Start of PROVIDED ENTRIES

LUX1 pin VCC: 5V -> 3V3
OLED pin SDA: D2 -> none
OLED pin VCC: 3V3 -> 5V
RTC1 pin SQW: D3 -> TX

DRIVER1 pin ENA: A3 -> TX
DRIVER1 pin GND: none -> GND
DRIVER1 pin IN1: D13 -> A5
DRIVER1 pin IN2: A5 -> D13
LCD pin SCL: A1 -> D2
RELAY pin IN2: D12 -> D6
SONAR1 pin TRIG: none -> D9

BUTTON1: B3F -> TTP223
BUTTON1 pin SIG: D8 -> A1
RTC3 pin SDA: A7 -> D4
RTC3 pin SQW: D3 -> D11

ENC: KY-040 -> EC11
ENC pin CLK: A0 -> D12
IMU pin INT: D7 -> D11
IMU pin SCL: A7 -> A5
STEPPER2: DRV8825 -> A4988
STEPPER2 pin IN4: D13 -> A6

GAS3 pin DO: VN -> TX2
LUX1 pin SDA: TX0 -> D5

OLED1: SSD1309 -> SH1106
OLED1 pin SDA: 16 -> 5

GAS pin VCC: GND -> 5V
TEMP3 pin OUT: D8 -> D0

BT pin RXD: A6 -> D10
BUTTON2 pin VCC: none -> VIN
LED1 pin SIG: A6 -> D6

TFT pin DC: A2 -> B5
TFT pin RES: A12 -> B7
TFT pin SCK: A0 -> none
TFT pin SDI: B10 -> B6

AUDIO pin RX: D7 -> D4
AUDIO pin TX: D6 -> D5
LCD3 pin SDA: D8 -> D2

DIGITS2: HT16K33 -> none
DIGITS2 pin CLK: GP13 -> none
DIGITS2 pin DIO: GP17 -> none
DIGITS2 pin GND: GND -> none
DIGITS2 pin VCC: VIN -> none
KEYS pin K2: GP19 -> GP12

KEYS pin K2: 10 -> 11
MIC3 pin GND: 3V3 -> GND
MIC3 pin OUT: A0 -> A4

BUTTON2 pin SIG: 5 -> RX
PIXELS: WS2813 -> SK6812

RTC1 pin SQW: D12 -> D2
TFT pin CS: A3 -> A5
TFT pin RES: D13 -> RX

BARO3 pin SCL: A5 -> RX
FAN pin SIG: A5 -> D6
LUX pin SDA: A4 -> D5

End of PROVIDED ENTRIES

- **WHAT YOU HAVE TO DO**
Exactly those lines that run from the start of the listing to the line containing "RTC3 pin SQW: D3 -> D11" should be output, and no others.

- **YOUR RESPONSE**
LUX1 pin VCC: 5V -> 3V3
OLED pin SDA: D2 -> none
OLED pin VCC: 3V3 -> 5V
RTC1 pin SQW: D3 -> TX

DRIVER1 pin ENA: A3 -> TX
DRIVER1 pin GND: none -> GND
DRIVER1 pin IN1: D13 -> A5
DRIVER1 pin IN2: A5 -> D13
LCD pin SCL: A1 -> D2
RELAY pin IN2: D12 -> D6
SONAR1 pin TRIG: none -> D9

BUTTON1: B3F -> TTP223
BUTTON1 pin SIG: D8 -> A1
RTC3 pin SDA: A7 -> D4
RTC3 pin SQW: D3 -> D11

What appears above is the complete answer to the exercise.